» DIRECTIONS FOR THIS TASK: Pull out every line of the data below that contains the string "source". Match case when checking.

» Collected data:

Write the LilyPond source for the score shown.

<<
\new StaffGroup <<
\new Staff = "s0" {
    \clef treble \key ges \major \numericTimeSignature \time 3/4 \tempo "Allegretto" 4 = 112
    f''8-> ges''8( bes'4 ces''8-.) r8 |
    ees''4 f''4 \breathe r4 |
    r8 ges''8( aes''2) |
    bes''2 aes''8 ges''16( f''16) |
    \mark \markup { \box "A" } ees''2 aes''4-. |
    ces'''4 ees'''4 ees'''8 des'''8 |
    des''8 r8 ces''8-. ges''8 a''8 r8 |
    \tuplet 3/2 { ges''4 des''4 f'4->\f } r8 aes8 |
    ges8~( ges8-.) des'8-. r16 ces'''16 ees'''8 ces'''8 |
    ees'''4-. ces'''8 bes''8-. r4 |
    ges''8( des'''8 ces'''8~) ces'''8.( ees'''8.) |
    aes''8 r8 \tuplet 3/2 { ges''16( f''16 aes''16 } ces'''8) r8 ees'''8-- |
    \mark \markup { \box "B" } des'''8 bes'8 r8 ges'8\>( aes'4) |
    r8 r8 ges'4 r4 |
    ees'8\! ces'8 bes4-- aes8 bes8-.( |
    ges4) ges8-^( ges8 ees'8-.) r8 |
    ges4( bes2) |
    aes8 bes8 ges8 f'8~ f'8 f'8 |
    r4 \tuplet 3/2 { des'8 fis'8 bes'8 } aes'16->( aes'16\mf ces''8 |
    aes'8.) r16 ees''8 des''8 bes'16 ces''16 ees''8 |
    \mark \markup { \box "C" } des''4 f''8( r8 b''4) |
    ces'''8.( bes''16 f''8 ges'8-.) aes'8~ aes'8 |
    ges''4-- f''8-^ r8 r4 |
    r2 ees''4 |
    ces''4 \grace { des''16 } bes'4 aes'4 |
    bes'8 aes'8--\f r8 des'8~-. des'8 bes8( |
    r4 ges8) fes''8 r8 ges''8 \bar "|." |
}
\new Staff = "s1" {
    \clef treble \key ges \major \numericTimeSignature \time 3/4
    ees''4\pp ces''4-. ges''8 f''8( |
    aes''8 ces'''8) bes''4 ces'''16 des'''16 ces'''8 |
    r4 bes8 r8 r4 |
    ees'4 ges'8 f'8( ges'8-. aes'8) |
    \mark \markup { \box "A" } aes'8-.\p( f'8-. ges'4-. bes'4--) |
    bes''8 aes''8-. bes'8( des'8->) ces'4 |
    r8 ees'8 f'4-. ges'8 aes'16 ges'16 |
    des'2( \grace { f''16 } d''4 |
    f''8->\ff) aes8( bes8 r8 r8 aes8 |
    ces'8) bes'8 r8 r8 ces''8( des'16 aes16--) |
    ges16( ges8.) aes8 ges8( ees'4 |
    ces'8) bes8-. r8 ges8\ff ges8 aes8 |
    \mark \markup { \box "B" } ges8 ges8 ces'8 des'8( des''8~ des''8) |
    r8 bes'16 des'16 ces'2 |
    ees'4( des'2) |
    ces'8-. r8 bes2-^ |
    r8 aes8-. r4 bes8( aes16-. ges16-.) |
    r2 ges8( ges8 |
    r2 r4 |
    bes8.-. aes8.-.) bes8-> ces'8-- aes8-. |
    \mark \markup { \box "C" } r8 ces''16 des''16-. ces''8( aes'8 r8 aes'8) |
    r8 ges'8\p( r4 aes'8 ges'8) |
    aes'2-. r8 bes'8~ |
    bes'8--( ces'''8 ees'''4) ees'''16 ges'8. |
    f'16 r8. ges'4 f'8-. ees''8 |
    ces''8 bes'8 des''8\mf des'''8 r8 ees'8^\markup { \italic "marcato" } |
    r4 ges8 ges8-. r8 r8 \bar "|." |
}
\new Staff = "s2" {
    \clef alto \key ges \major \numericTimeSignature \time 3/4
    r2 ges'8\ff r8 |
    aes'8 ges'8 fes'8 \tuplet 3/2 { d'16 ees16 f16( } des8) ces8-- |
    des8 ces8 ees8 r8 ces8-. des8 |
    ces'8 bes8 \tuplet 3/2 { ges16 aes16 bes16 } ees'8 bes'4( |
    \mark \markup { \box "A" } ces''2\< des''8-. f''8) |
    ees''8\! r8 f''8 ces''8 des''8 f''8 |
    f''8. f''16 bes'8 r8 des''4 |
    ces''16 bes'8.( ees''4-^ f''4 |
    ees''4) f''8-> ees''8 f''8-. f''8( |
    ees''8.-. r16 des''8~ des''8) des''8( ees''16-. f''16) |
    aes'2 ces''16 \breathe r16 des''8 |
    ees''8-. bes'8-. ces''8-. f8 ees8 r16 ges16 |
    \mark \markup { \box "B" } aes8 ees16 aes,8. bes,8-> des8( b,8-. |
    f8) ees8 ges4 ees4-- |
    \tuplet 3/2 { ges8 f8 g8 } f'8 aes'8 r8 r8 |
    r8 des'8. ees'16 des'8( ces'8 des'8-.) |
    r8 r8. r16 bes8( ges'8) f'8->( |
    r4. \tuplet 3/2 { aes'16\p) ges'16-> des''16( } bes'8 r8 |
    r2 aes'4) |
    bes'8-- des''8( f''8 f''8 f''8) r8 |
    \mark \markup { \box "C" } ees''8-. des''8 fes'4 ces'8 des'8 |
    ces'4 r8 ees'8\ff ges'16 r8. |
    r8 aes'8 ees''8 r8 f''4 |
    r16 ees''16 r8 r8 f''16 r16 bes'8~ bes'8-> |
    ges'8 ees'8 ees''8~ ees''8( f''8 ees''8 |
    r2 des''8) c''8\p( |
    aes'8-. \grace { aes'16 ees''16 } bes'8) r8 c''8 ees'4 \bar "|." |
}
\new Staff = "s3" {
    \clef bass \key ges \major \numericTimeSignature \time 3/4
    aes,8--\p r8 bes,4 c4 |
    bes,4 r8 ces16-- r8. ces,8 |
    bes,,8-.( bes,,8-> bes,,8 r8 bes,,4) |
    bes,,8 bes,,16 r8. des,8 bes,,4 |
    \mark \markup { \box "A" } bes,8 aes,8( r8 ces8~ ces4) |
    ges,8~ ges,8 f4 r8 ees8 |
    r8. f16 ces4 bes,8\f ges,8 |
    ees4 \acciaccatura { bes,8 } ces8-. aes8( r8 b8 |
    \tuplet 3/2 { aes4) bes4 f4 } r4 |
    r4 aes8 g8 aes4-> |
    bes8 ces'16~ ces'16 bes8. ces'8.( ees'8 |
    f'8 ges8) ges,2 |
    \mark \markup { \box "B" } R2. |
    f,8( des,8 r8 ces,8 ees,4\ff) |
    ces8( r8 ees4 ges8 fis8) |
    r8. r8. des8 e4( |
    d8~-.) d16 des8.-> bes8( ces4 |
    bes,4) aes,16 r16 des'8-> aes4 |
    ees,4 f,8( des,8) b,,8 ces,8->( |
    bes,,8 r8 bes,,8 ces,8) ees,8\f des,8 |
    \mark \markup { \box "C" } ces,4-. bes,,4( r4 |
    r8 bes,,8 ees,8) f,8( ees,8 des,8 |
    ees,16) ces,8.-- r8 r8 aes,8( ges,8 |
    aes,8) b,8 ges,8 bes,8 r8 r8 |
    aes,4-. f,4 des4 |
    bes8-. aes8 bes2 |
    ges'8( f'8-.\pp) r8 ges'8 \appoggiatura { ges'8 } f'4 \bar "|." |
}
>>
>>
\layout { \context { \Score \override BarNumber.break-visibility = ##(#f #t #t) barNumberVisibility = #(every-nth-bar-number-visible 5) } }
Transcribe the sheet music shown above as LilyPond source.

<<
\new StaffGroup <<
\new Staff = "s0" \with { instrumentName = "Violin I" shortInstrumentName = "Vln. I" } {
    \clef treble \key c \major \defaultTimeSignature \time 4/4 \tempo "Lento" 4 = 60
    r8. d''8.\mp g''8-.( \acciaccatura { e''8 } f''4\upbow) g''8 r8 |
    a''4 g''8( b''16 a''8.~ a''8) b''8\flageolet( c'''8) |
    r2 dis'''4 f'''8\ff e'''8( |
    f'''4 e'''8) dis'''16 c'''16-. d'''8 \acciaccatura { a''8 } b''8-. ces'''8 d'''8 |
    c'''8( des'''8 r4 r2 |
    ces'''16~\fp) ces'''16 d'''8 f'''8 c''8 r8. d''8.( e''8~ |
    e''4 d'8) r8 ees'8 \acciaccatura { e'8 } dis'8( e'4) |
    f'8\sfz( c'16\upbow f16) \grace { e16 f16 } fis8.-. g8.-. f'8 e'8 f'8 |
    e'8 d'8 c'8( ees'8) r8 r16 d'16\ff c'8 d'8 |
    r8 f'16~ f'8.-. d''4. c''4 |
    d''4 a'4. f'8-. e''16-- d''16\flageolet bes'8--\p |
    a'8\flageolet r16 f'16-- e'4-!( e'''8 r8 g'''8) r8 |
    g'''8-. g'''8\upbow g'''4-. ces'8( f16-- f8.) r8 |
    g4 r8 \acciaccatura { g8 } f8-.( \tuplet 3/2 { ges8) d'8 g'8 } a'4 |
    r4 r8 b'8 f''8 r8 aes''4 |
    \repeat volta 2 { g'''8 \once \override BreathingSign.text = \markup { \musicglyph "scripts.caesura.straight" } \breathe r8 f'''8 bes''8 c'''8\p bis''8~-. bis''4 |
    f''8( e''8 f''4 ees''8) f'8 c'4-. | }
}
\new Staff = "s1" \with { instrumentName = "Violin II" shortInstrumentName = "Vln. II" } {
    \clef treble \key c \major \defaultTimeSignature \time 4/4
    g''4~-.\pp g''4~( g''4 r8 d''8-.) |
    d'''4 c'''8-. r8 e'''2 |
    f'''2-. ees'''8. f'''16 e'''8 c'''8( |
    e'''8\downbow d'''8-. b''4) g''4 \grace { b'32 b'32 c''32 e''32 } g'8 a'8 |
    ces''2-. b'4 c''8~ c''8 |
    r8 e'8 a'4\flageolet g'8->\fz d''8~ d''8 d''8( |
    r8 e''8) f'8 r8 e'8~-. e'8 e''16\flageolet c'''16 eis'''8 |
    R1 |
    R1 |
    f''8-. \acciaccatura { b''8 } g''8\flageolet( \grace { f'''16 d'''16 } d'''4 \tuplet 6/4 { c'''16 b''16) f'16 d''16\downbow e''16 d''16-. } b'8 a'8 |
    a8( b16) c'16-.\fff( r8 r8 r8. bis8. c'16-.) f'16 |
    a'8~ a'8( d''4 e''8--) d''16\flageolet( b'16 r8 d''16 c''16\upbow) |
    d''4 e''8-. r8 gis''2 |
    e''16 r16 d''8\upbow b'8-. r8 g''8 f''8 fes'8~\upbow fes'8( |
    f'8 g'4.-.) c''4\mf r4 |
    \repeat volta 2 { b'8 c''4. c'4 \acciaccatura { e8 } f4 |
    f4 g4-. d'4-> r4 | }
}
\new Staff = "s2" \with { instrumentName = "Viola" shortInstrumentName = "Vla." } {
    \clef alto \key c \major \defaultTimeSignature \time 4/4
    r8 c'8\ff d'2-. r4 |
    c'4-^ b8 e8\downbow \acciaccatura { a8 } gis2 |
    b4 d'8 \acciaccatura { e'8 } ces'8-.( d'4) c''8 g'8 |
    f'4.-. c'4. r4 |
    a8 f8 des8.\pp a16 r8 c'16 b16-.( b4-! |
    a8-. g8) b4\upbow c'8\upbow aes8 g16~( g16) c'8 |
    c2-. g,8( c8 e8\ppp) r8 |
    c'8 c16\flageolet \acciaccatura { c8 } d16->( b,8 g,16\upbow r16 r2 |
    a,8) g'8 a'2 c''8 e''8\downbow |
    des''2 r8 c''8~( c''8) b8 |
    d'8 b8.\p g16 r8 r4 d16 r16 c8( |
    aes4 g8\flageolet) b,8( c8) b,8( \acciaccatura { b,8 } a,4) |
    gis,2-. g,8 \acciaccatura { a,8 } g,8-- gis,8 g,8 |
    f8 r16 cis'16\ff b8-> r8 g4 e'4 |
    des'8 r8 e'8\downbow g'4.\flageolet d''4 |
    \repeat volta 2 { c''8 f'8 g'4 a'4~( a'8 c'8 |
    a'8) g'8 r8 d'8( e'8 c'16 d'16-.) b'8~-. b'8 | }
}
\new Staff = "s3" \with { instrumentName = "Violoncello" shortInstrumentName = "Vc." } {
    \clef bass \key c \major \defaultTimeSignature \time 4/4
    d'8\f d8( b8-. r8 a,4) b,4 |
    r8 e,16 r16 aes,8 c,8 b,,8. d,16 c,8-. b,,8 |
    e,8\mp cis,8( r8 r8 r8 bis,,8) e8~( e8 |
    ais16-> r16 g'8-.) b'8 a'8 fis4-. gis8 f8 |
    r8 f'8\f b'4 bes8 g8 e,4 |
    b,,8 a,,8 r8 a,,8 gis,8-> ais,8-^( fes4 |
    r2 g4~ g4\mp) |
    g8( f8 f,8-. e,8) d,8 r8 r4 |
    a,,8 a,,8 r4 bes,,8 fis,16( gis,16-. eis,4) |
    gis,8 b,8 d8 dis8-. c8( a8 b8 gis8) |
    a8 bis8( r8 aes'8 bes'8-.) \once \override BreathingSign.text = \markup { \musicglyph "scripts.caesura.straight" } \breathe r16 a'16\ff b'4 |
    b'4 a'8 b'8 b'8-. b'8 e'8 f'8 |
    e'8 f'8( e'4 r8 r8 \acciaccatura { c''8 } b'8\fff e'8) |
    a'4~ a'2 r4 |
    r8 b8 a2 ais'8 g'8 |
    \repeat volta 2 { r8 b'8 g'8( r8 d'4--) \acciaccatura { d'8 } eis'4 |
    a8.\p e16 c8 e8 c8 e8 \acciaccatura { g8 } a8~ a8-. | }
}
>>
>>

» RESULT OF THE TASK:
Write the LilyPond source for the score shown.
Transcribe the sheet music shown above as LilyPond source.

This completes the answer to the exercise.